Stored items:
════════════════════

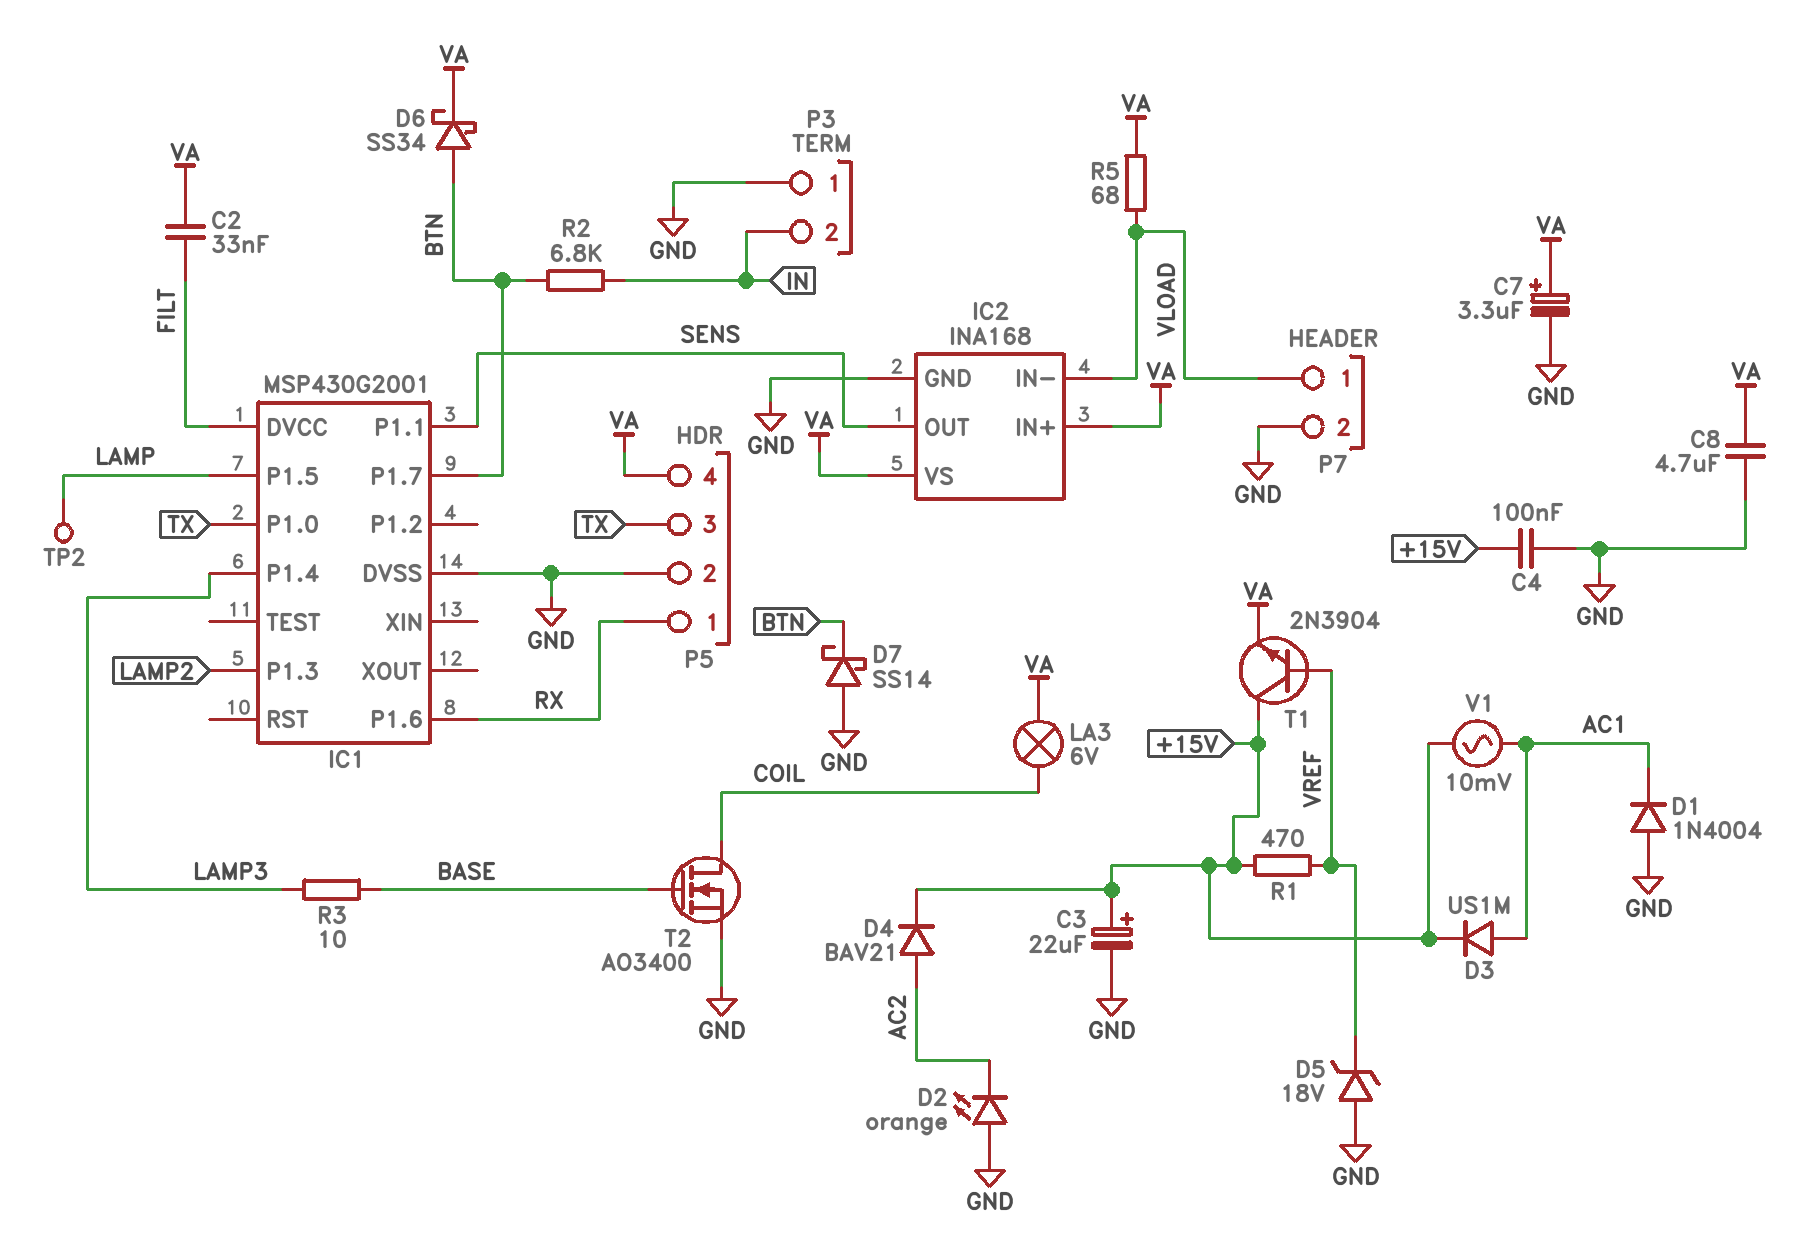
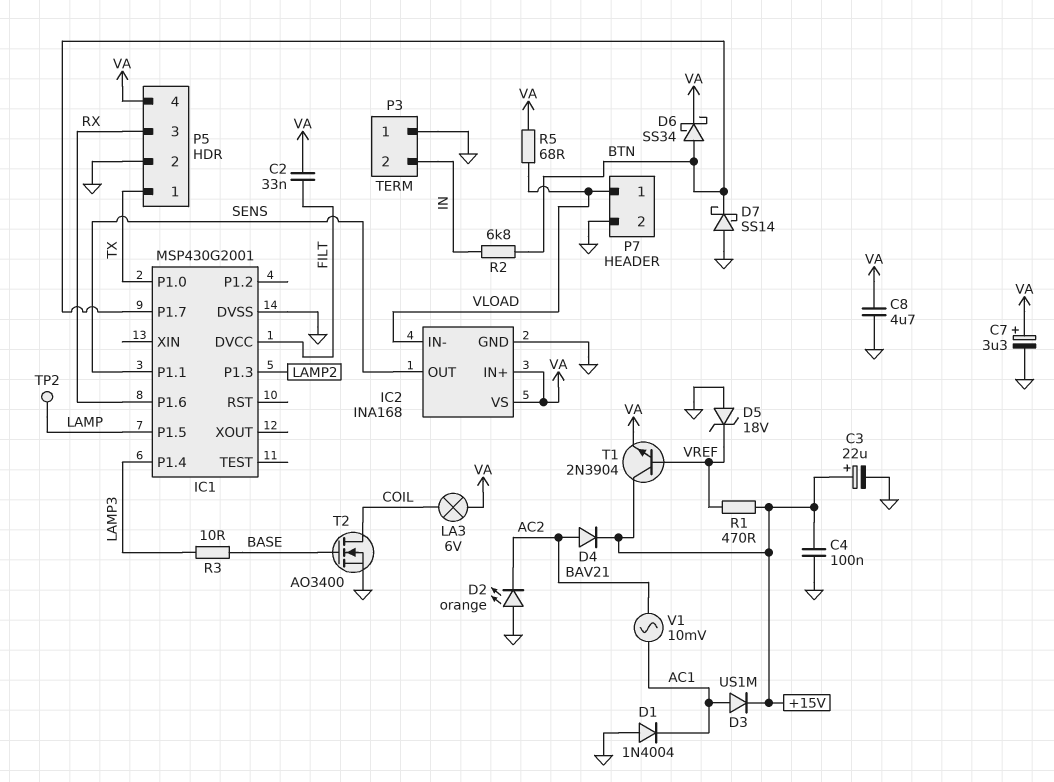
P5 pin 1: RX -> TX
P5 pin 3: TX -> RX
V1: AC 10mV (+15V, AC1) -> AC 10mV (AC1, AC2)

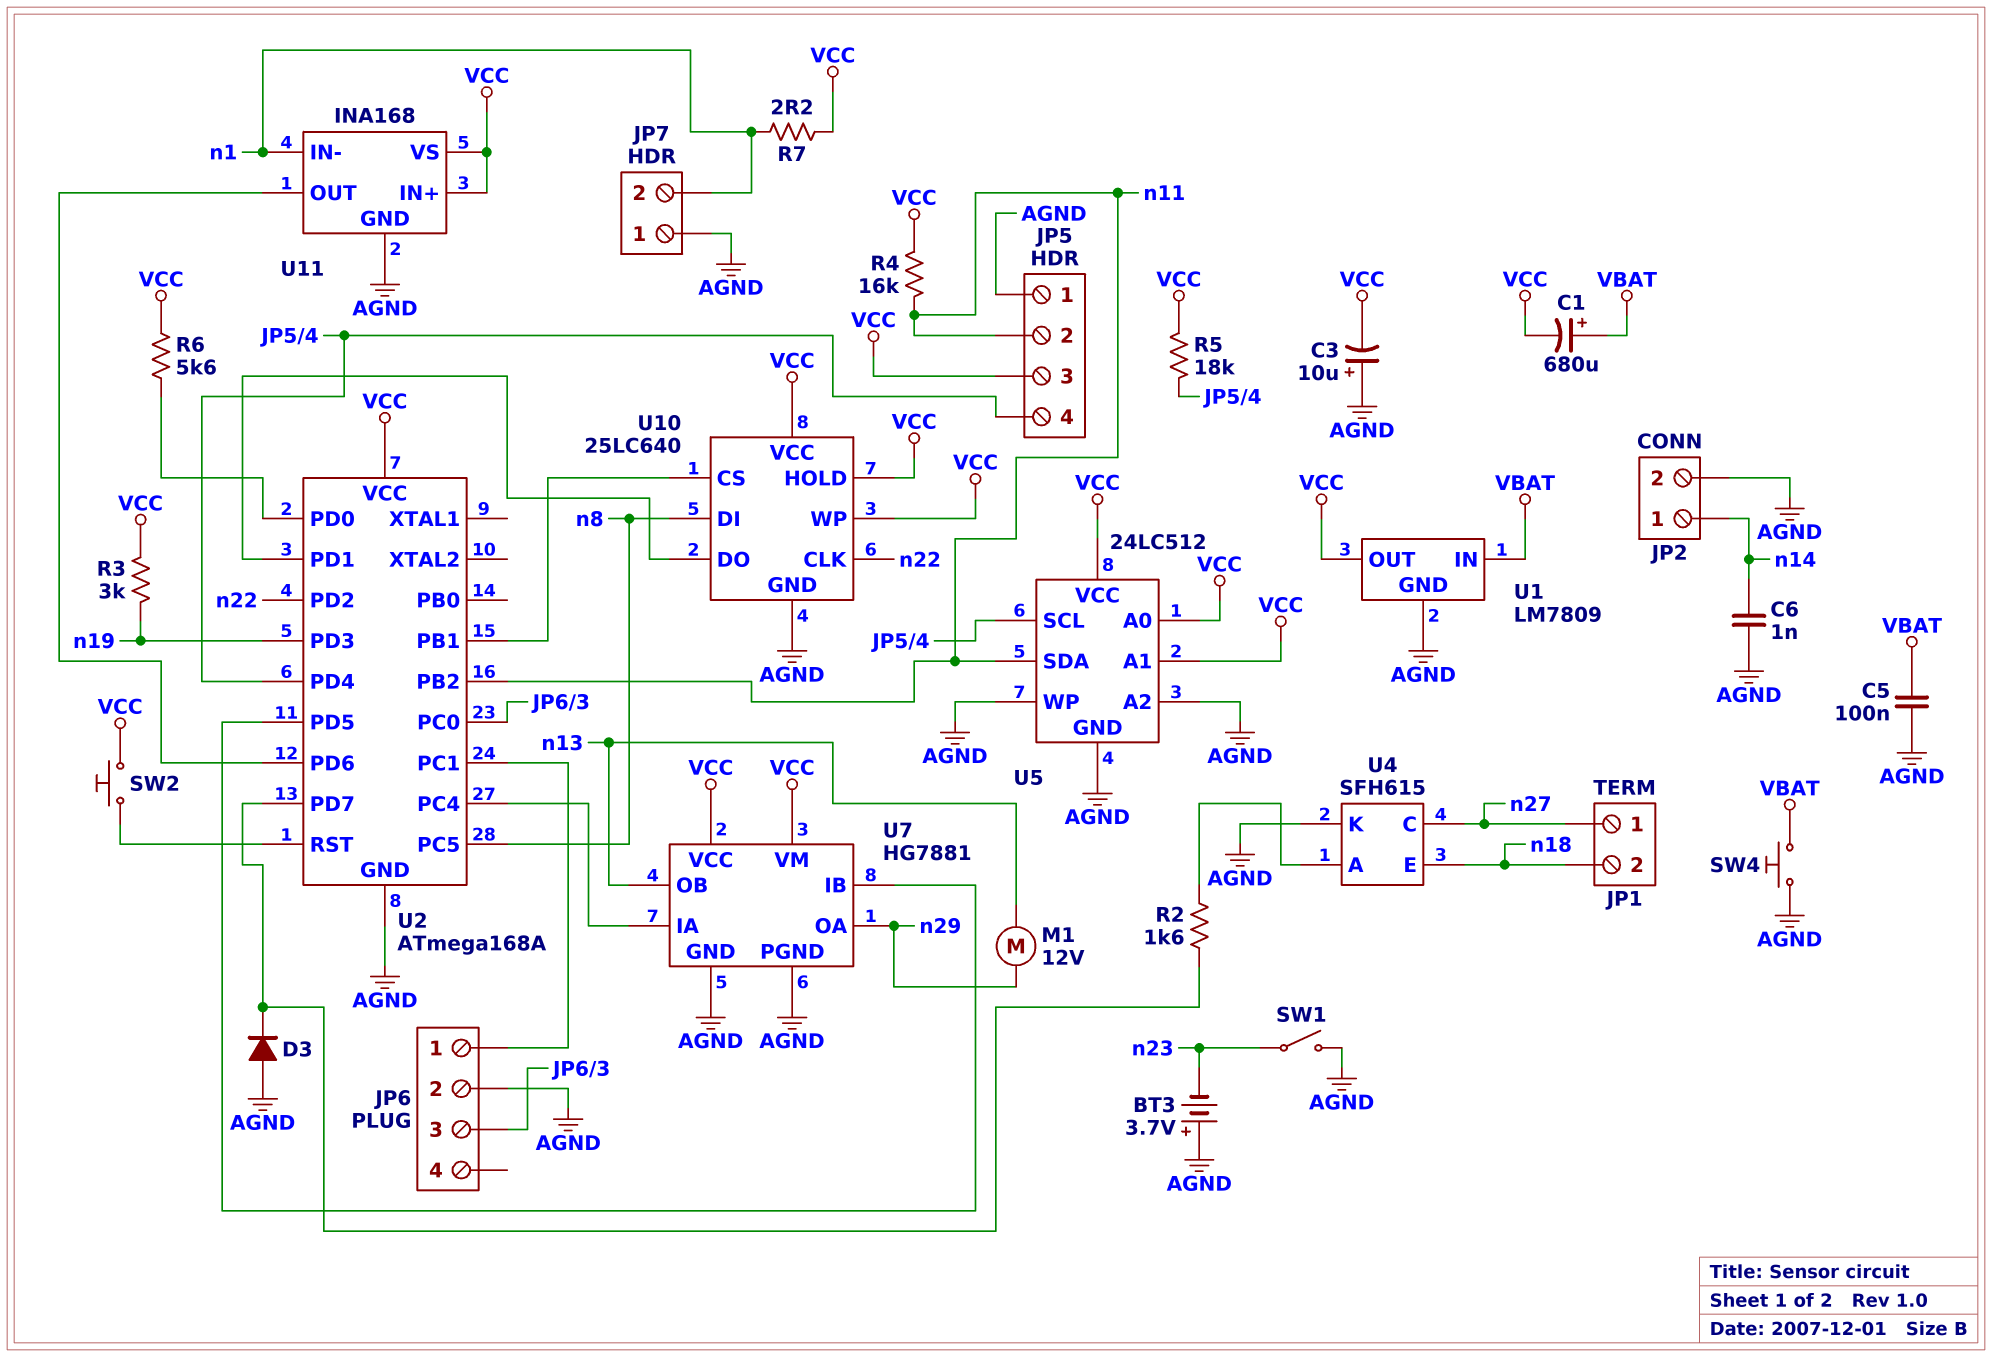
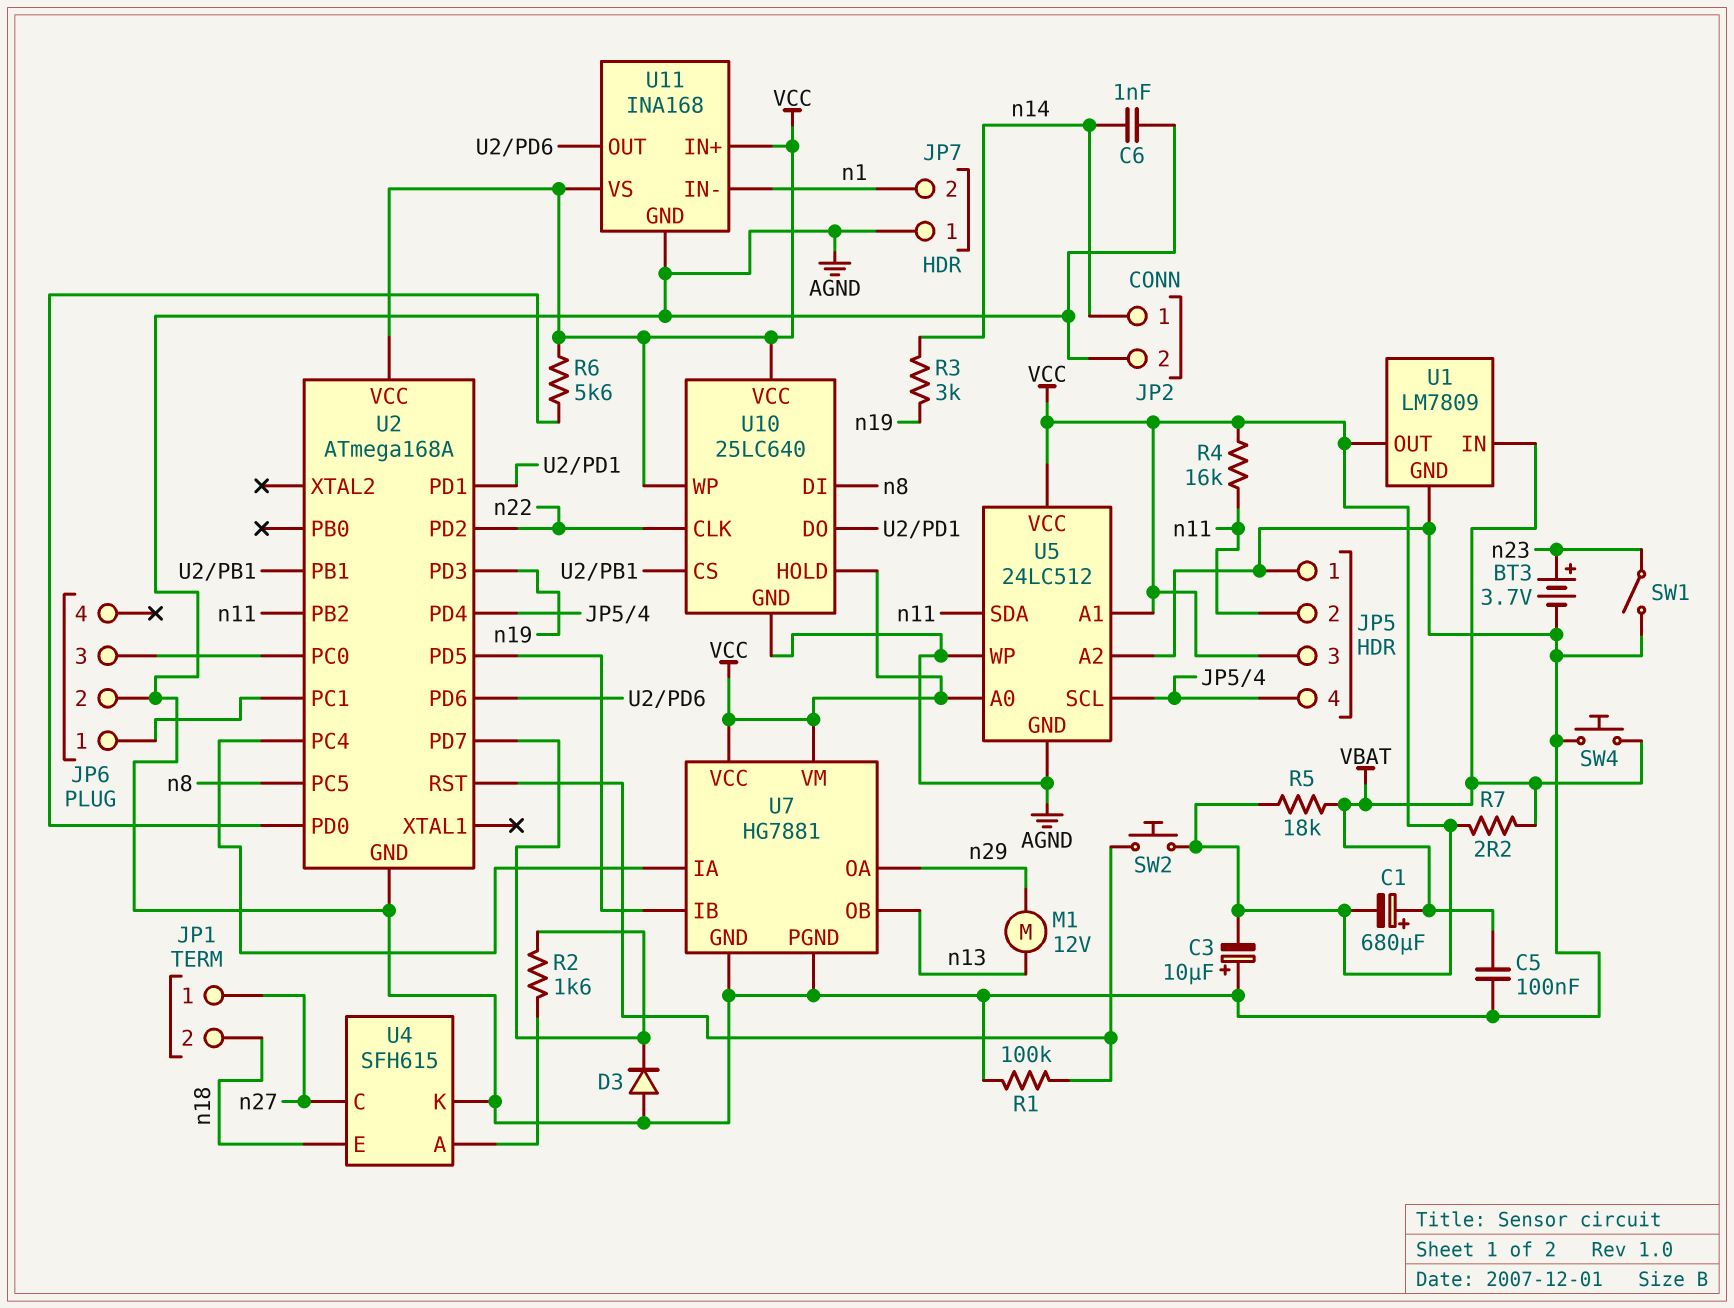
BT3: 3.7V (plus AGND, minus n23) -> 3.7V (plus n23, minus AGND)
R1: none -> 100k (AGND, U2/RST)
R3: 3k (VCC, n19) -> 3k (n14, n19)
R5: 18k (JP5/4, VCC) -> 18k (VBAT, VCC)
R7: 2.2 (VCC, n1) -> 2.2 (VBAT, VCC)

════════════════════

Task description: Please write out all the entries above exactly, but leave out the pictures.

Solution to the exercise:
P5 pin 1: RX -> TX
P5 pin 3: TX -> RX
V1: AC 10mV (+15V, AC1) -> AC 10mV (AC1, AC2)

BT3: 3.7V (plus AGND, minus n23) -> 3.7V (plus n23, minus AGND)
R1: none -> 100k (AGND, U2/RST)
R3: 3k (VCC, n19) -> 3k (n14, n19)
R5: 18k (JP5/4, VCC) -> 18k (VBAT, VCC)
R7: 2.2 (VCC, n1) -> 2.2 (VBAT, VCC)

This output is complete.